== Exercise brief ==
Could you write out the line containing "(312, 268) = (548, 246): pink" and all the lines below it in the data, exactly, through the final one and nothing else?

== Input ==
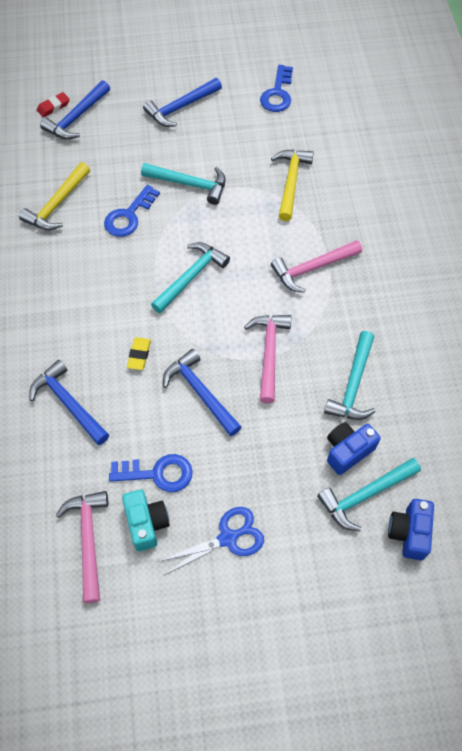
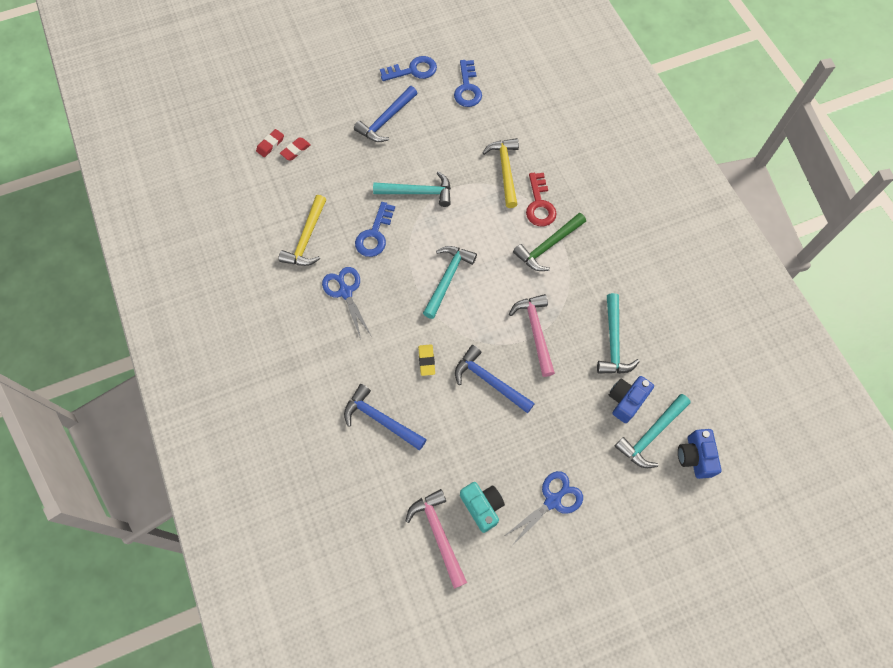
camera: 15 degrees left, 5 degrees up
(77, 117) = (295, 150): blue hammer -> red eraser
(78, 266) = (345, 292): none -> blue scissors
(158, 473) = (477, 461): blue key -> blue key (413, 70)
(312, 268) = (548, 246): pink hammer -> green hammer
(317, 224) = (539, 204): none -> red key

== Task response ==
(312, 268) = (548, 246): pink hammer -> green hammer
(317, 224) = (539, 204): none -> red key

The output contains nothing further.